Every line below that includes the word "yellow" needs to be copied.

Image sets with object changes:
▼

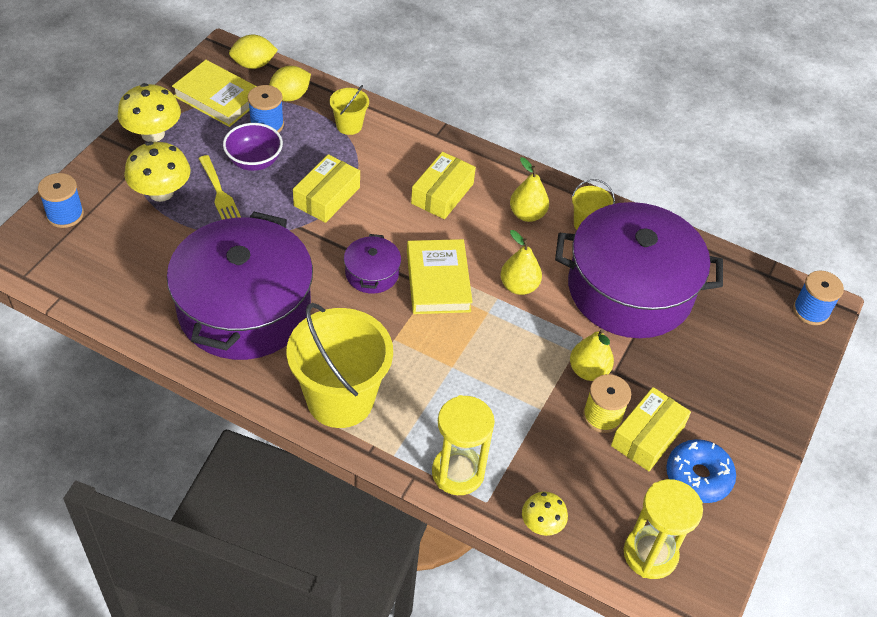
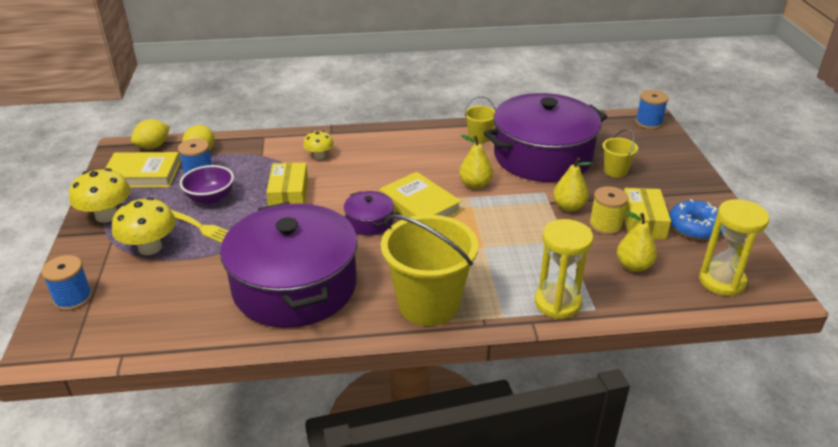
camera: 30 degrees left, 15 degrees down
(349, 125) = (263, 151): yellow bucket -> yellow bucket (615, 171)
(442, 193) = (369, 160): yellow box -> none
(527, 214) = (437, 147): yellow pear -> yellow pear (633, 266)
(541, 524) = (643, 302): yellow mushroom -> yellow mushroom (319, 156)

▲

• [EXERCISE SOLUTION]:
(349, 125) = (263, 151): yellow bucket -> yellow bucket (615, 171)
(442, 193) = (369, 160): yellow box -> none
(527, 214) = (437, 147): yellow pear -> yellow pear (633, 266)
(541, 524) = (643, 302): yellow mushroom -> yellow mushroom (319, 156)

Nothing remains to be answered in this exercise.